**REQUIRED WORK:**
Gather all lines from the material that contain the word "DGND".

§

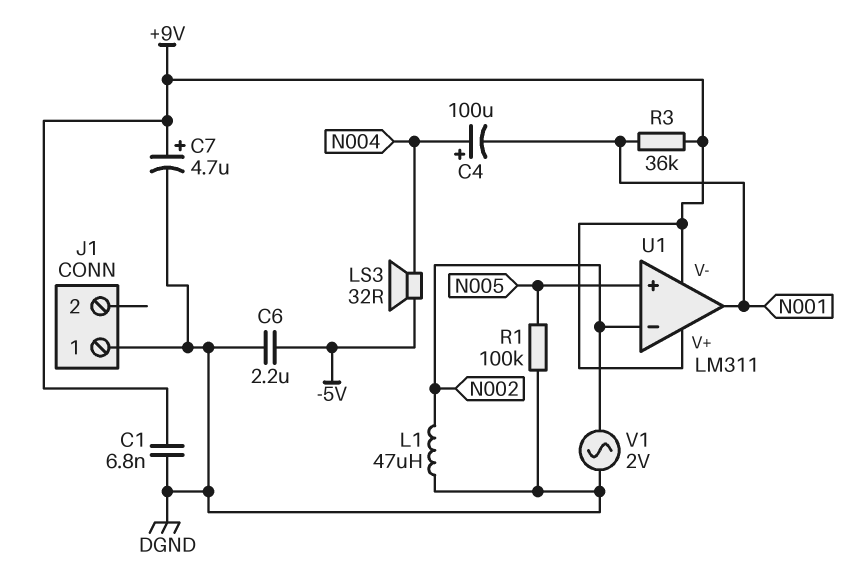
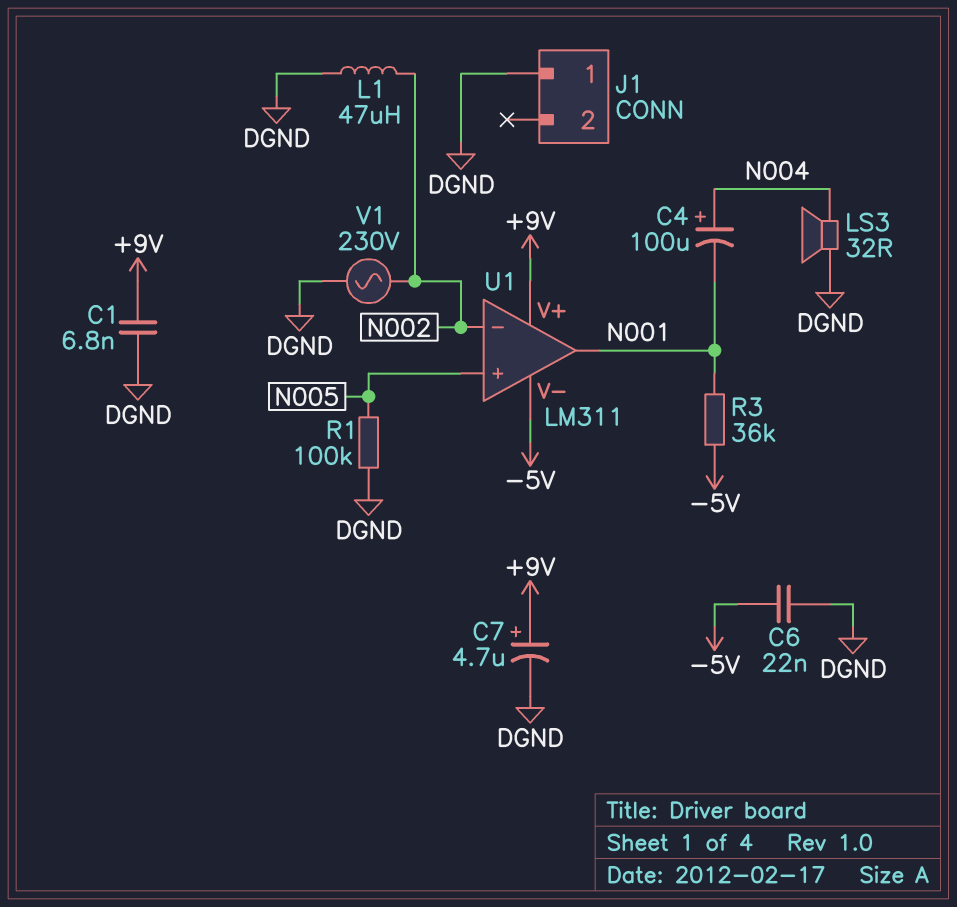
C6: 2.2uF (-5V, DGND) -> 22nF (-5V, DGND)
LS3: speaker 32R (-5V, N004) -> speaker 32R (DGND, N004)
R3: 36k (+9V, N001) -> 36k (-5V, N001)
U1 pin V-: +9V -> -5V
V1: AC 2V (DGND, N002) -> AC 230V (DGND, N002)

§

**WRITTEN ANSWER:**
C6: 2.2uF (-5V, DGND) -> 22nF (-5V, DGND)
LS3: speaker 32R (-5V, N004) -> speaker 32R (DGND, N004)
V1: AC 2V (DGND, N002) -> AC 230V (DGND, N002)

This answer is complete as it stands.